TO BE DONE -
Copy out the lines of the records below without any changes, starting at the line containing "white glass door at left is smaller." and ending at the line containing "Find the location".

DATA EXCERPTS -
+---+
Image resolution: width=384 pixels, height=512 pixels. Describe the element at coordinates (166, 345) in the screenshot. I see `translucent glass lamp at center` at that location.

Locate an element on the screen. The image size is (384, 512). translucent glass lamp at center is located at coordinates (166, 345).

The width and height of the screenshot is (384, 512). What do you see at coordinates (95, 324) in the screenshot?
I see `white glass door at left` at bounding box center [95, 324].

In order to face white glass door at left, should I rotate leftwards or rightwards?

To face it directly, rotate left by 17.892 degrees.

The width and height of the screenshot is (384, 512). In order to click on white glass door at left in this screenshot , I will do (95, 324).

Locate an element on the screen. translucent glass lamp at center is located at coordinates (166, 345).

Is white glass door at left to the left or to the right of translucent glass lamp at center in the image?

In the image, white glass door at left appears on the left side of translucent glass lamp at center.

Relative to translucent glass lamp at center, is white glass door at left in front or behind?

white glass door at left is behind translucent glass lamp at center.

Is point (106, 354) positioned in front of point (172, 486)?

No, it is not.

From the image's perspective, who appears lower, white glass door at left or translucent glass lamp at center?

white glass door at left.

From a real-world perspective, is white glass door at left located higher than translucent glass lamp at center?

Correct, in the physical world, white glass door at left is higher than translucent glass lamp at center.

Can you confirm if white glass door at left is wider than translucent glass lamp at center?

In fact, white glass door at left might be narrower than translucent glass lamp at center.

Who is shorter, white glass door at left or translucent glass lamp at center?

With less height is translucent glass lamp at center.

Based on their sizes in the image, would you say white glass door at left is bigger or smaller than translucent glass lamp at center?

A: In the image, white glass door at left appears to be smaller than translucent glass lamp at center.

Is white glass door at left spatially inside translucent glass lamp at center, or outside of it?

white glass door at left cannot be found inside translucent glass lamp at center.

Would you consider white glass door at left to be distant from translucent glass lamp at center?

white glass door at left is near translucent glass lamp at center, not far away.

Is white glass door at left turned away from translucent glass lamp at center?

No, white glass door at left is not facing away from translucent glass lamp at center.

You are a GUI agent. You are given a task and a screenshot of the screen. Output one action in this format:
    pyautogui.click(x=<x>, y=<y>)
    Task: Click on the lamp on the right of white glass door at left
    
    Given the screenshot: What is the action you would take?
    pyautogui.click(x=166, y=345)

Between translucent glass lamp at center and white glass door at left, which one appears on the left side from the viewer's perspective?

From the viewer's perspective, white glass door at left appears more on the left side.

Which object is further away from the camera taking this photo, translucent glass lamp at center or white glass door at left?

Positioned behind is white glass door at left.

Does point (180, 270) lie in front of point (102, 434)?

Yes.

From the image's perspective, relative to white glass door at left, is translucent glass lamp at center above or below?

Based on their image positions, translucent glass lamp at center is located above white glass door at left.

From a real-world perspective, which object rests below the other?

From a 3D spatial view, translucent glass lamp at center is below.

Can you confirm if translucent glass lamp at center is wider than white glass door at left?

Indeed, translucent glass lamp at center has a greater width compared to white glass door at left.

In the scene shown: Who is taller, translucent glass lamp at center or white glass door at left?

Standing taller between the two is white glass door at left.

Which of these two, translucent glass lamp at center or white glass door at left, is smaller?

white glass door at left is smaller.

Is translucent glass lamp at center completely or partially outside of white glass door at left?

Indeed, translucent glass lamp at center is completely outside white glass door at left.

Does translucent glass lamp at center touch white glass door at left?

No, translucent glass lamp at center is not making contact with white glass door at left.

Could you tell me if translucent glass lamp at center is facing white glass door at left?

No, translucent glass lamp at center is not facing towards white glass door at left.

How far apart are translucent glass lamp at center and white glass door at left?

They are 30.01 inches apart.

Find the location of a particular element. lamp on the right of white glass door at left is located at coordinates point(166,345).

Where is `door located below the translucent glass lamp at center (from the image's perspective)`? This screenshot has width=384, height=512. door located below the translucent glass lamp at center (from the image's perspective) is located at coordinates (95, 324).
+---+
RESULT FOR THIS EXERCISE -
white glass door at left is smaller.

Is translucent glass lamp at center completely or partially outside of white glass door at left?

Indeed, translucent glass lamp at center is completely outside white glass door at left.

Does translucent glass lamp at center touch white glass door at left?

No, translucent glass lamp at center is not making contact with white glass door at left.

Could you tell me if translucent glass lamp at center is facing white glass door at left?

No, translucent glass lamp at center is not facing towards white glass door at left.

How far apart are translucent glass lamp at center and white glass door at left?

They are 30.01 inches apart.

Find the location of a particular element. lamp on the right of white glass door at left is located at coordinates point(166,345).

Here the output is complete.